-- EXERCISE DATA follows --
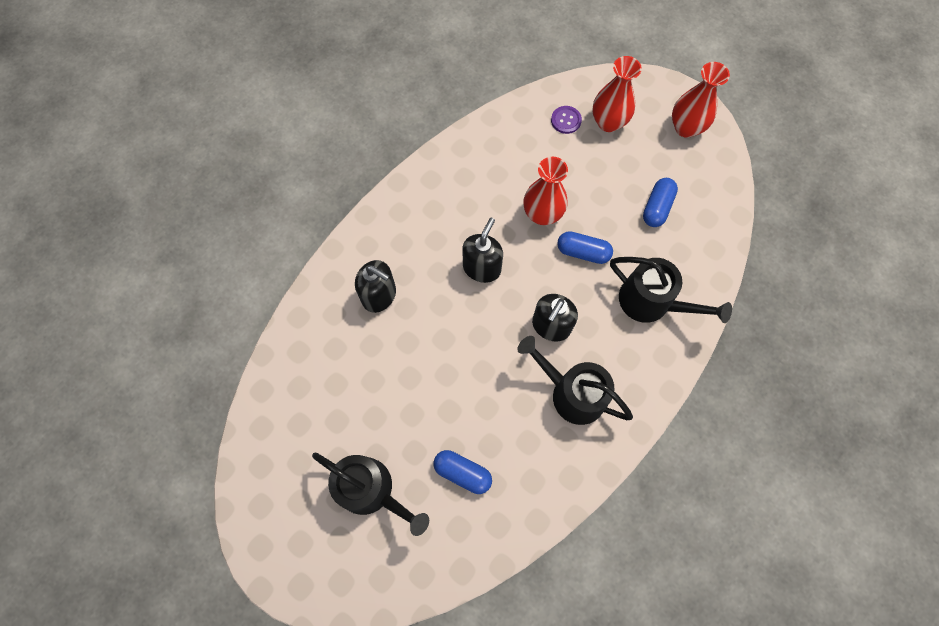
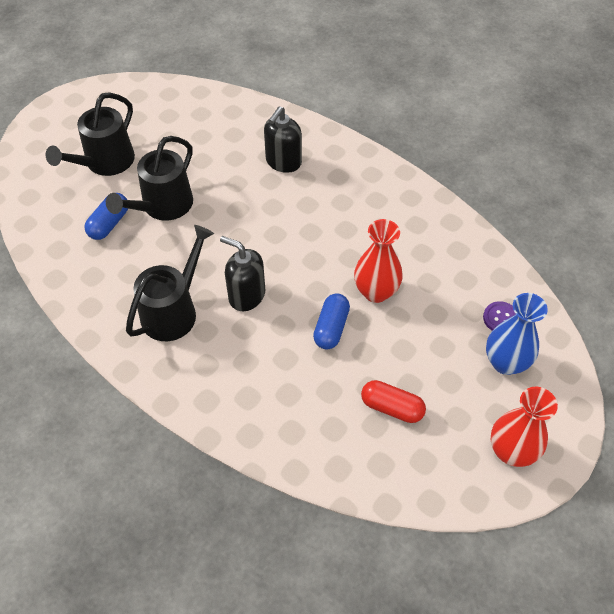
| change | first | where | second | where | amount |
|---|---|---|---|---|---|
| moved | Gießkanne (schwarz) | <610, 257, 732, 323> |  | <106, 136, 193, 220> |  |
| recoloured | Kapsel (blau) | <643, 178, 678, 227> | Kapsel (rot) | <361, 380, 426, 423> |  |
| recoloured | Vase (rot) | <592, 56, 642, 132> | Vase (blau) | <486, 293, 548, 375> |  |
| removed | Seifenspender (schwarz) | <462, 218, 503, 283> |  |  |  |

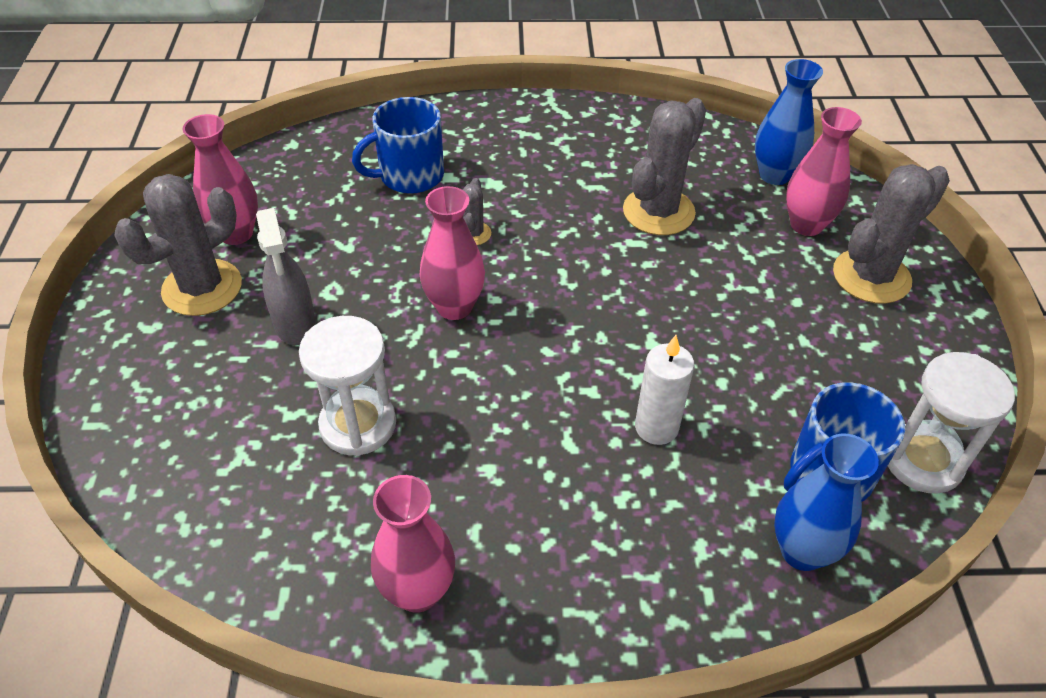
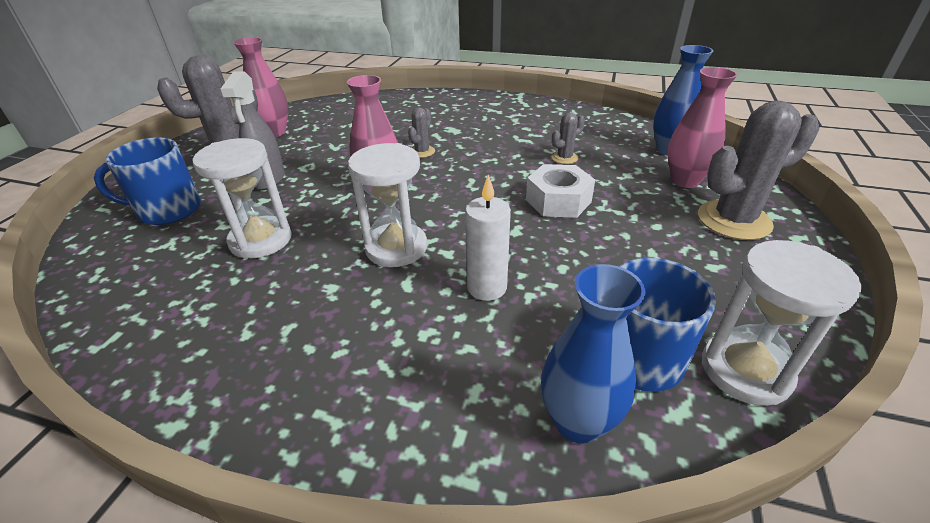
| change | first | where | second | where | amount |
|---|---|---|---|---|---|
| moved | Tasse (blau) | <352, 97, 444, 194> |  | <94, 137, 201, 225> |  |
| added |  |  | Sanduhr (weiß) | <348, 143, 427, 267> |  |
| added |  |  | Sechskantmutter (weiß) | <526, 164, 595, 218> |  |
| resized | Kaktus (grau) | <623, 98, 706, 235> |  | <551, 112, 585, 164> | x0.48 |
| removed | Vase (rosa) | <371, 475, 455, 613> |  |  |  |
-- EXERCISE DATA concluded --
**WHAT TO PRODUCE:**
Write the lines above out again exactly, excluding every picture.

**TASK RESPONSE:**
| change | first | where | second | where | amount |
|---|---|---|---|---|---|
| moved | Gießkanne (schwarz) | <610, 257, 732, 323> |  | <106, 136, 193, 220> |  |
| recoloured | Kapsel (blau) | <643, 178, 678, 227> | Kapsel (rot) | <361, 380, 426, 423> |  |
| recoloured | Vase (rot) | <592, 56, 642, 132> | Vase (blau) | <486, 293, 548, 375> |  |
| removed | Seifenspender (schwarz) | <462, 218, 503, 283> |  |  |  |

| change | first | where | second | where | amount |
|---|---|---|---|---|---|
| moved | Tasse (blau) | <352, 97, 444, 194> |  | <94, 137, 201, 225> |  |
| added |  |  | Sanduhr (weiß) | <348, 143, 427, 267> |  |
| added |  |  | Sechskantmutter (weiß) | <526, 164, 595, 218> |  |
| resized | Kaktus (grau) | <623, 98, 706, 235> |  | <551, 112, 585, 164> | x0.48 |
| removed | Vase (rosa) | <371, 475, 455, 613> |  |  |  |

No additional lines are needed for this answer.